• Instructions to follow:
Leave the images out, and copy each of the records below exactly.

• Scene edit records:
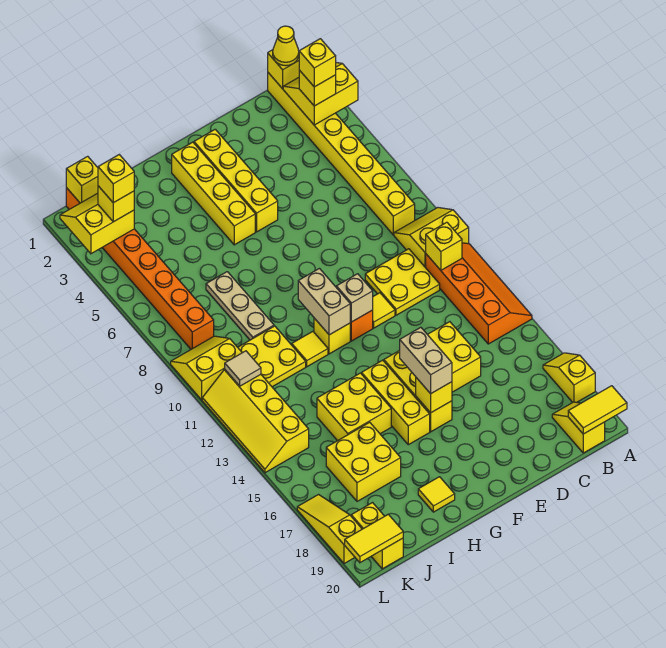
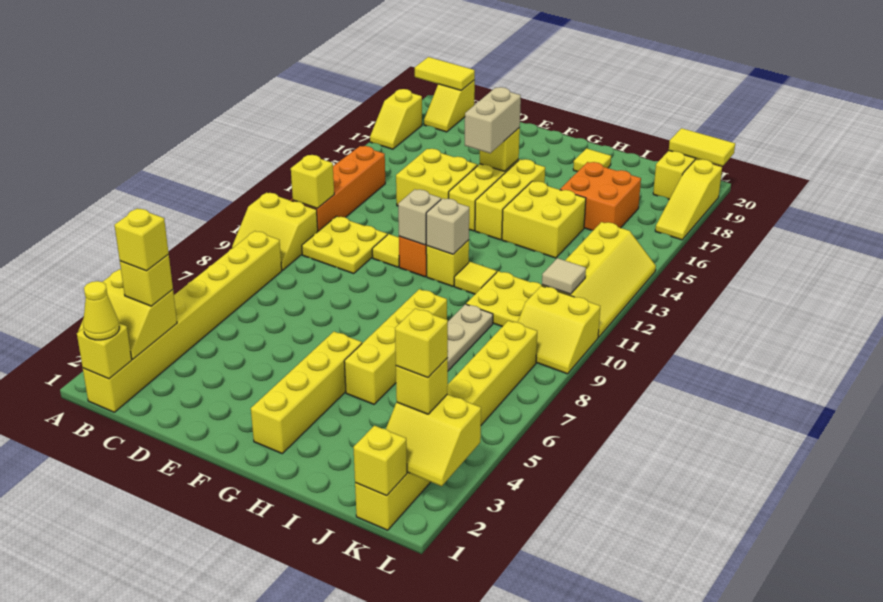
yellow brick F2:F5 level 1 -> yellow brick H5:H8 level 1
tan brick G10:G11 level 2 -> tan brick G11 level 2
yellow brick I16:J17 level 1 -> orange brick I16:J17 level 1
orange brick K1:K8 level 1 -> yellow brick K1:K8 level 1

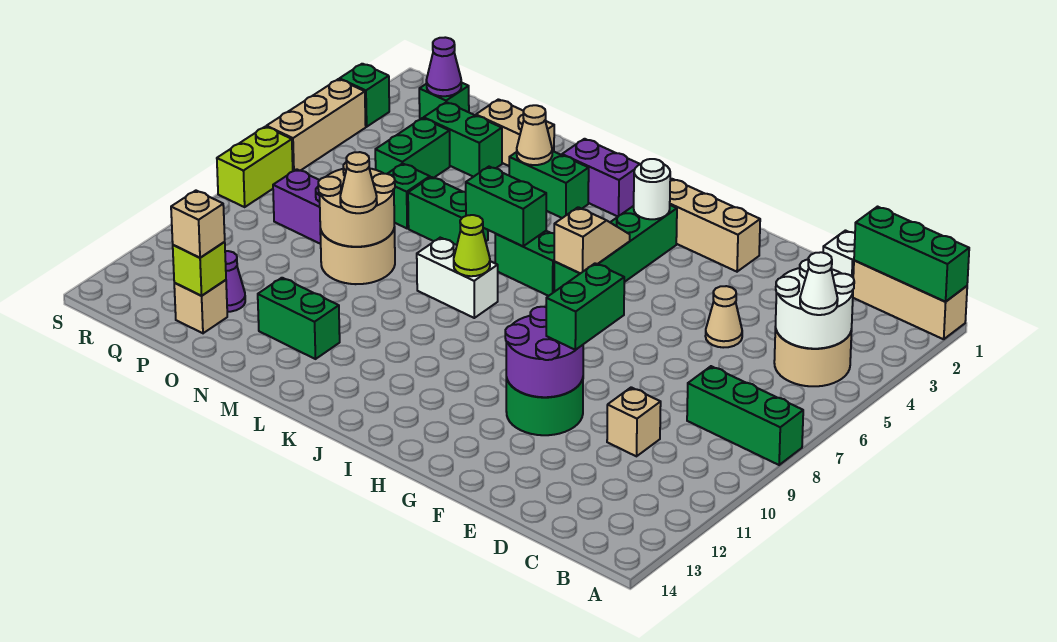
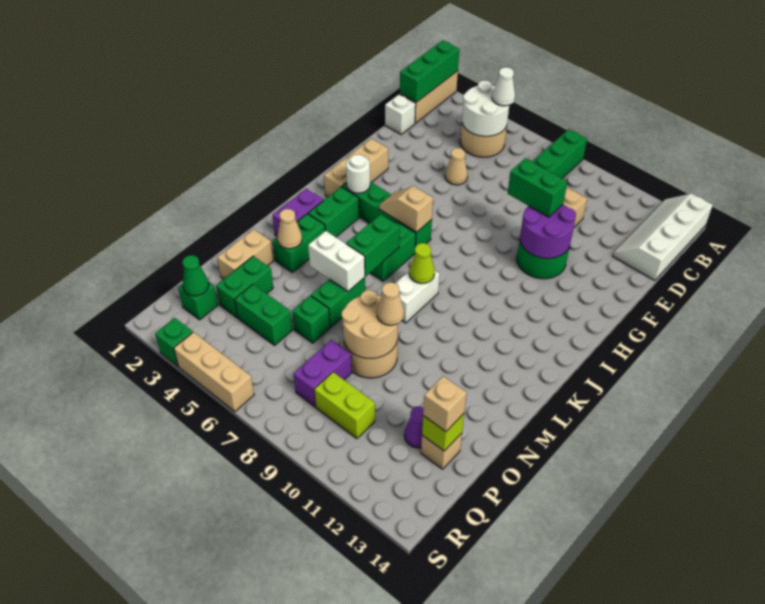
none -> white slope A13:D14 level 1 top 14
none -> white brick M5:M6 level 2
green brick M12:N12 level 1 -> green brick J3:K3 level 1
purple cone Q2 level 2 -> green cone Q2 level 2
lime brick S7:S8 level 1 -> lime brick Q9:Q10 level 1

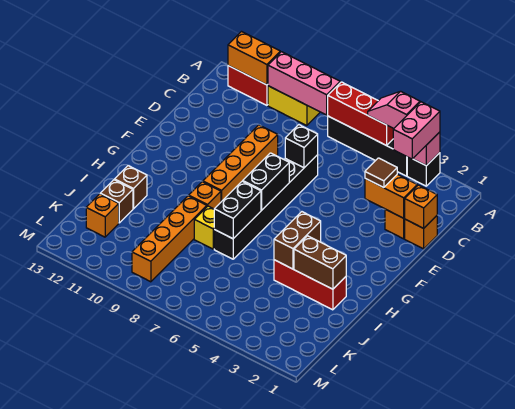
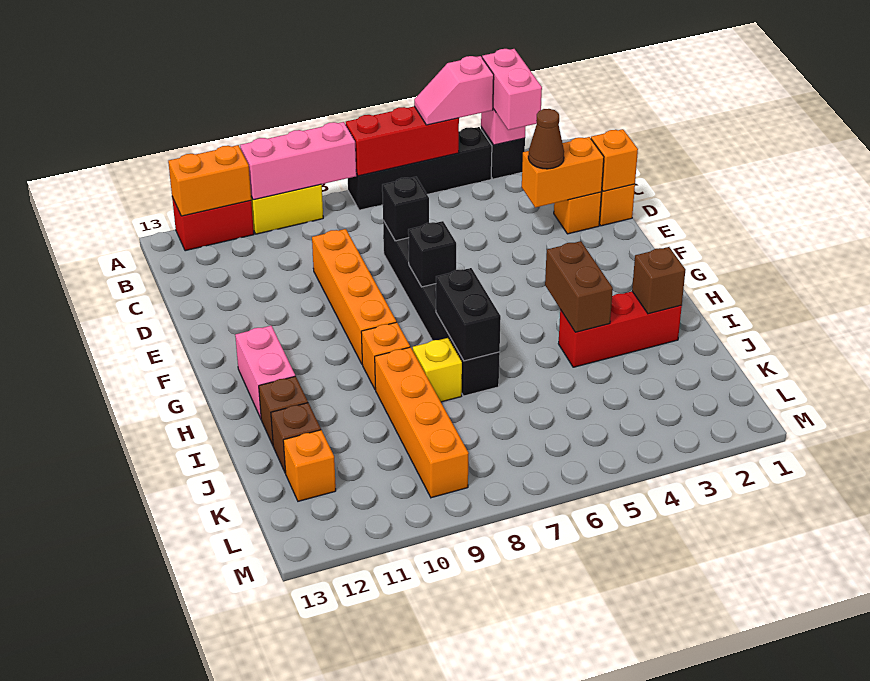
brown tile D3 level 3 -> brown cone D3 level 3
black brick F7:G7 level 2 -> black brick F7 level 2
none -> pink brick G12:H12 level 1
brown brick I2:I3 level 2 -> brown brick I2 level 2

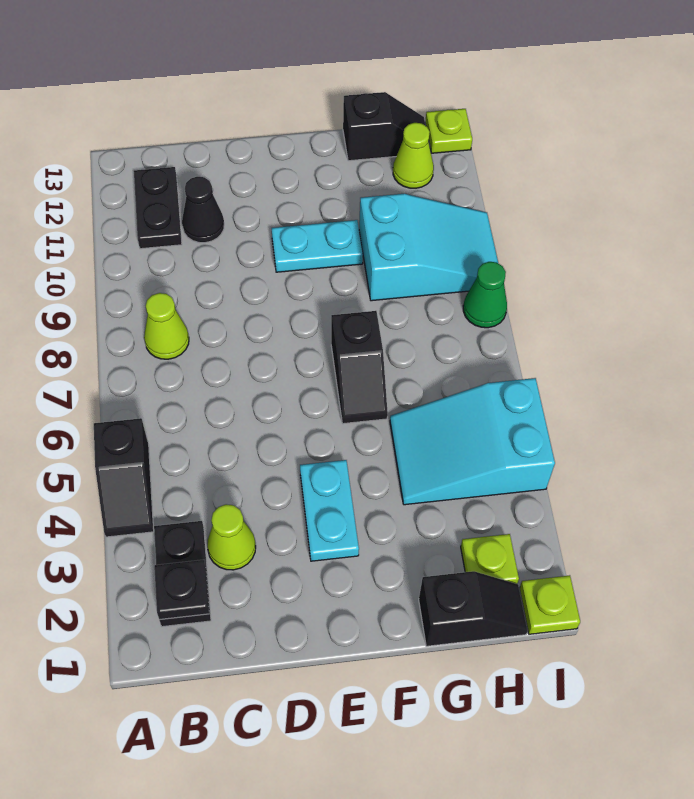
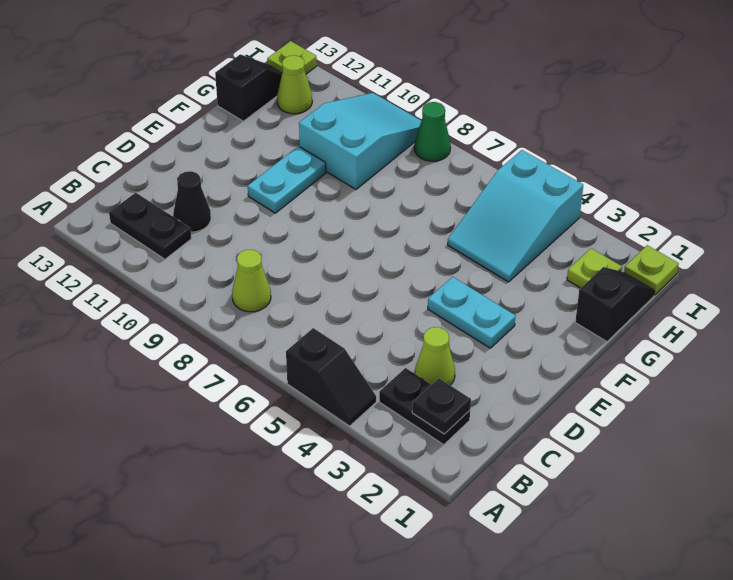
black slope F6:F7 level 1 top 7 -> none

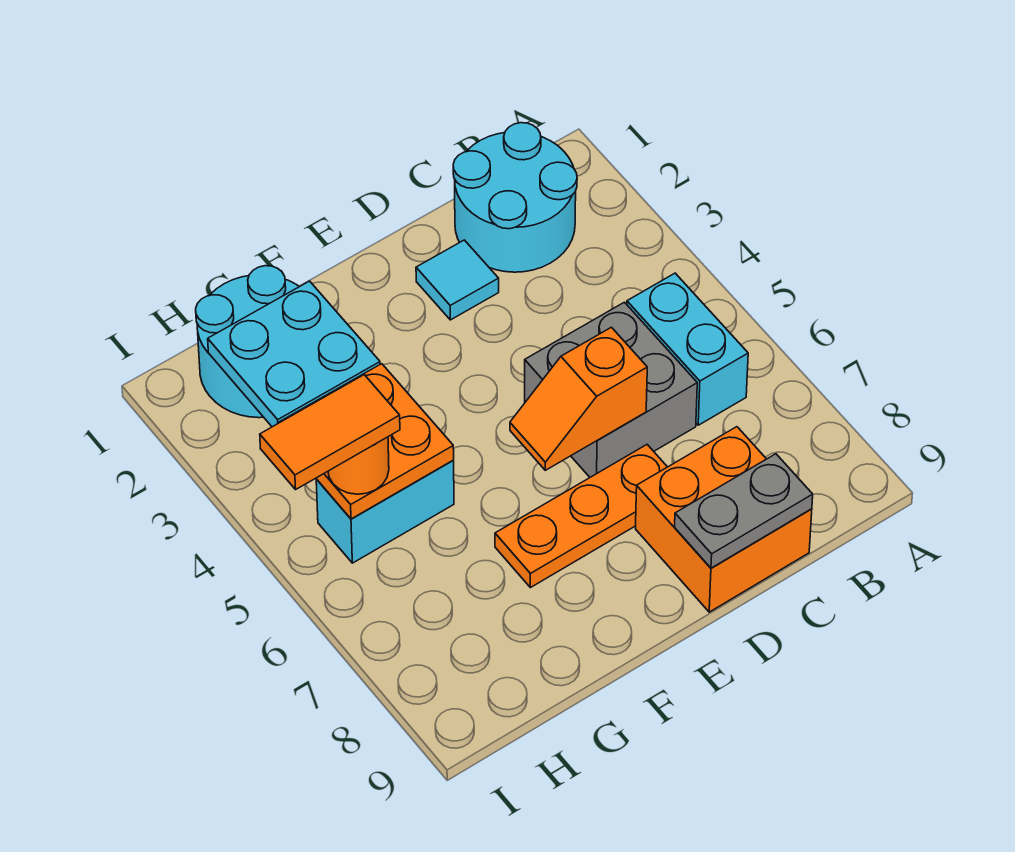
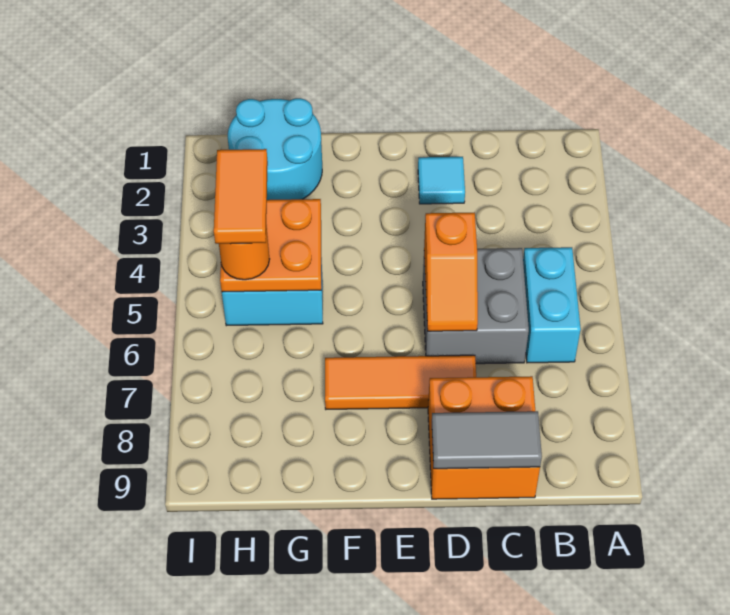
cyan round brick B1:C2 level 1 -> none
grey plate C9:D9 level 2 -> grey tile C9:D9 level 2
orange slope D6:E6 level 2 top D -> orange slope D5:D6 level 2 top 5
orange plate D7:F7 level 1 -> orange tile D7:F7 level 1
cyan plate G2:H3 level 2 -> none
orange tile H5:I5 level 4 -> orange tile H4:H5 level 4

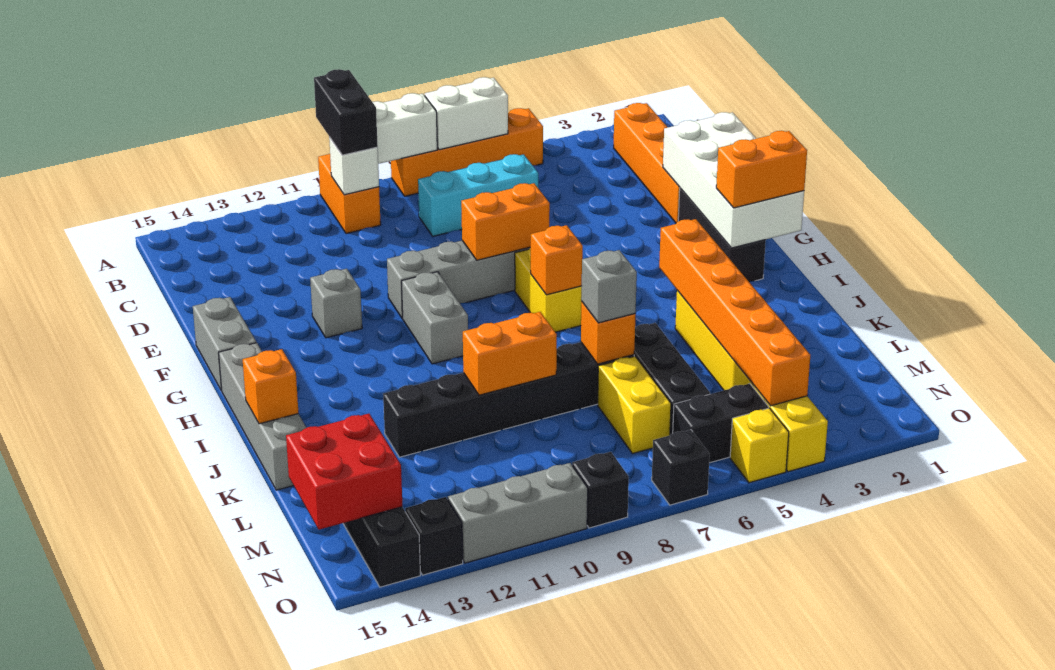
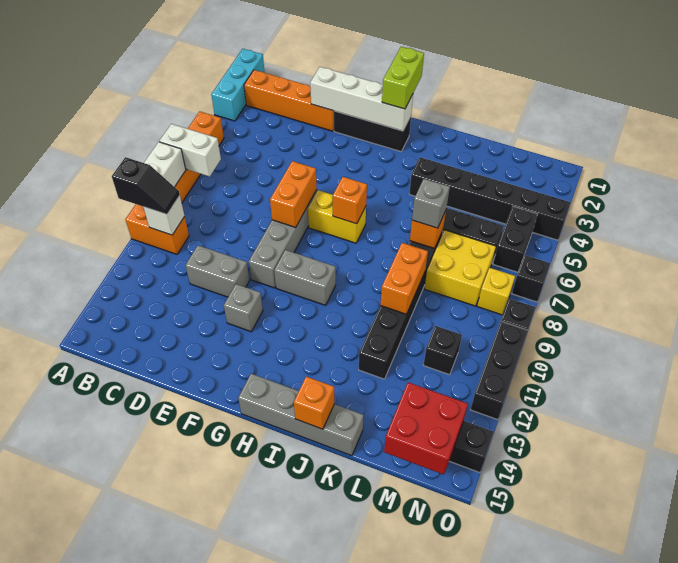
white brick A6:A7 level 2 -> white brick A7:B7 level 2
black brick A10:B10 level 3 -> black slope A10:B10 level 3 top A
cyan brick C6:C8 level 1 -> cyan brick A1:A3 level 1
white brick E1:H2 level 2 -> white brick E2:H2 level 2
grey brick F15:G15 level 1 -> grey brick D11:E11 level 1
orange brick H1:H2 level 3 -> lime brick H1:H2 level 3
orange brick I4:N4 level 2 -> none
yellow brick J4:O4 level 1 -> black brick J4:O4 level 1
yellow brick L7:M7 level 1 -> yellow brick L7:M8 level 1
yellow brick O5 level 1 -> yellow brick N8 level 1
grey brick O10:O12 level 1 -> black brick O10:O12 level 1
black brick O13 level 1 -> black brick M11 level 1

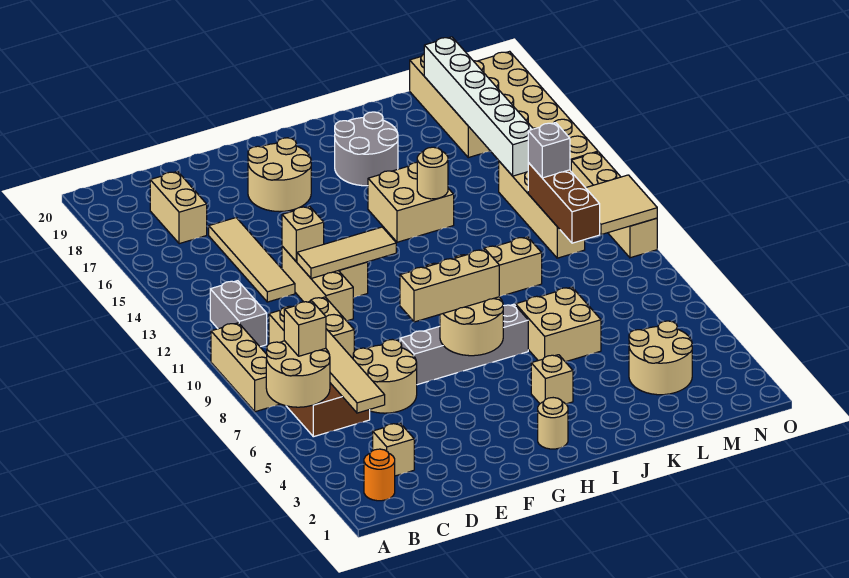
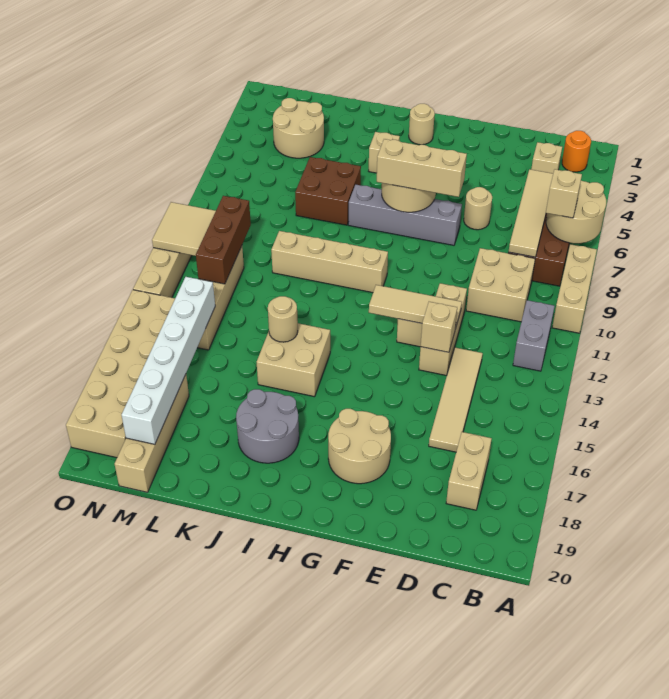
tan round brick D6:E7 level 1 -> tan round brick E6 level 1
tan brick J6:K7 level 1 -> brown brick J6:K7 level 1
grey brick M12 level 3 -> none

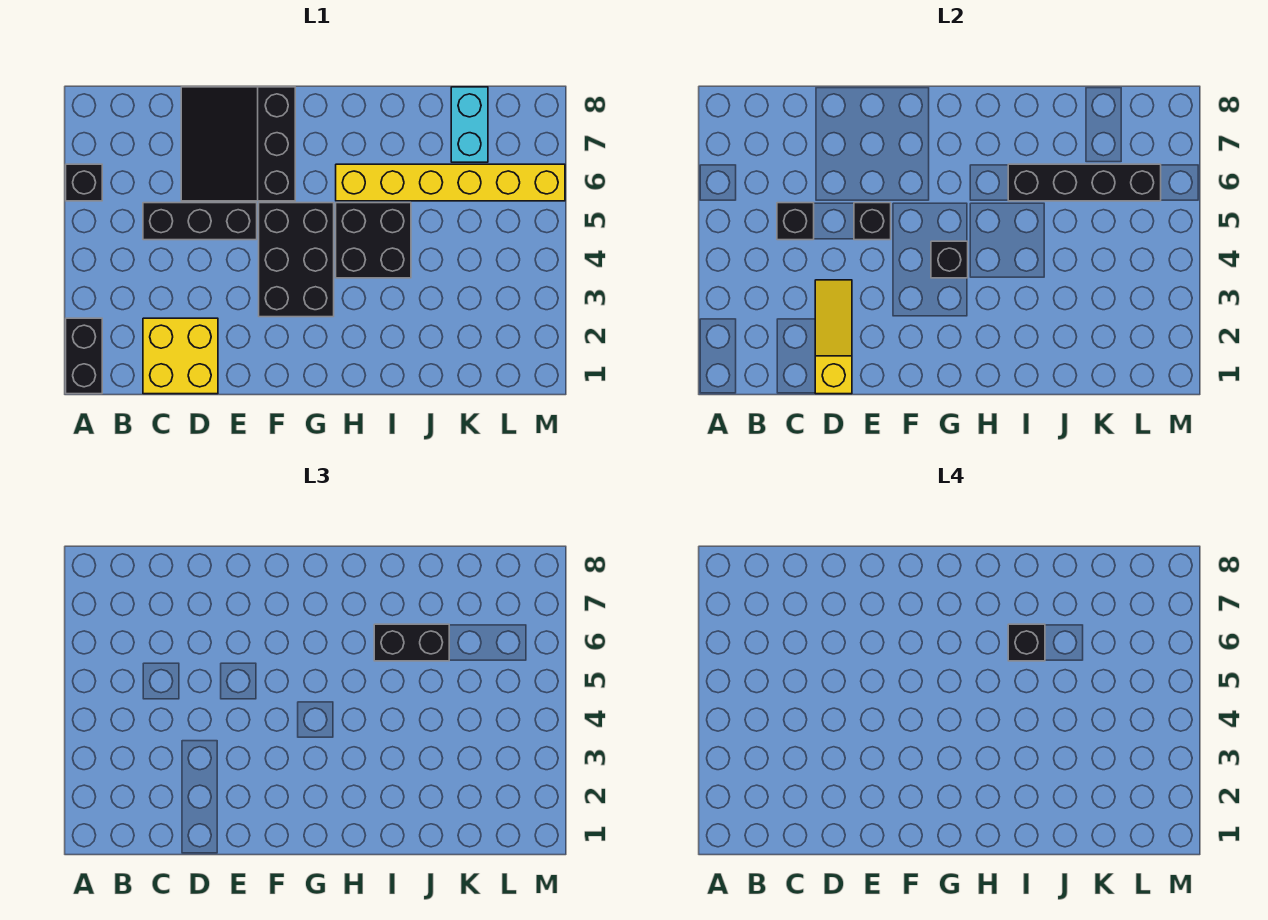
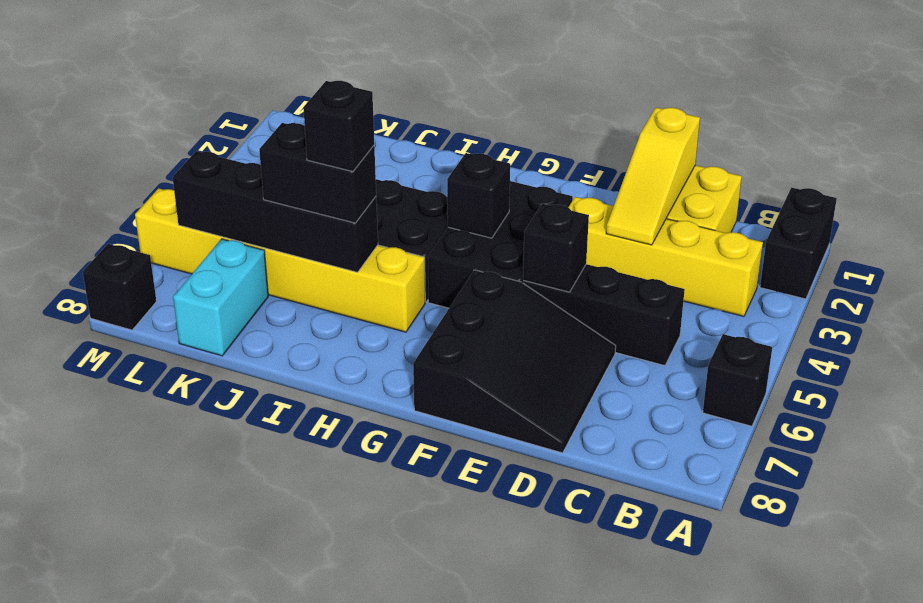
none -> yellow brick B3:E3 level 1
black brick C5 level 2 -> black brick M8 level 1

• Answer to the problem:
yellow brick F2:F5 level 1 -> yellow brick H5:H8 level 1
tan brick G10:G11 level 2 -> tan brick G11 level 2
yellow brick I16:J17 level 1 -> orange brick I16:J17 level 1
orange brick K1:K8 level 1 -> yellow brick K1:K8 level 1

none -> white slope A13:D14 level 1 top 14
none -> white brick M5:M6 level 2
green brick M12:N12 level 1 -> green brick J3:K3 level 1
purple cone Q2 level 2 -> green cone Q2 level 2
lime brick S7:S8 level 1 -> lime brick Q9:Q10 level 1

brown tile D3 level 3 -> brown cone D3 level 3
black brick F7:G7 level 2 -> black brick F7 level 2
none -> pink brick G12:H12 level 1
brown brick I2:I3 level 2 -> brown brick I2 level 2

black slope F6:F7 level 1 top 7 -> none

cyan round brick B1:C2 level 1 -> none
grey plate C9:D9 level 2 -> grey tile C9:D9 level 2
orange slope D6:E6 level 2 top D -> orange slope D5:D6 level 2 top 5
orange plate D7:F7 level 1 -> orange tile D7:F7 level 1
cyan plate G2:H3 level 2 -> none
orange tile H5:I5 level 4 -> orange tile H4:H5 level 4

white brick A6:A7 level 2 -> white brick A7:B7 level 2
black brick A10:B10 level 3 -> black slope A10:B10 level 3 top A
cyan brick C6:C8 level 1 -> cyan brick A1:A3 level 1
white brick E1:H2 level 2 -> white brick E2:H2 level 2
grey brick F15:G15 level 1 -> grey brick D11:E11 level 1
orange brick H1:H2 level 3 -> lime brick H1:H2 level 3
orange brick I4:N4 level 2 -> none
yellow brick J4:O4 level 1 -> black brick J4:O4 level 1
yellow brick L7:M7 level 1 -> yellow brick L7:M8 level 1
yellow brick O5 level 1 -> yellow brick N8 level 1
grey brick O10:O12 level 1 -> black brick O10:O12 level 1
black brick O13 level 1 -> black brick M11 level 1

tan round brick D6:E7 level 1 -> tan round brick E6 level 1
tan brick J6:K7 level 1 -> brown brick J6:K7 level 1
grey brick M12 level 3 -> none

none -> yellow brick B3:E3 level 1
black brick C5 level 2 -> black brick M8 level 1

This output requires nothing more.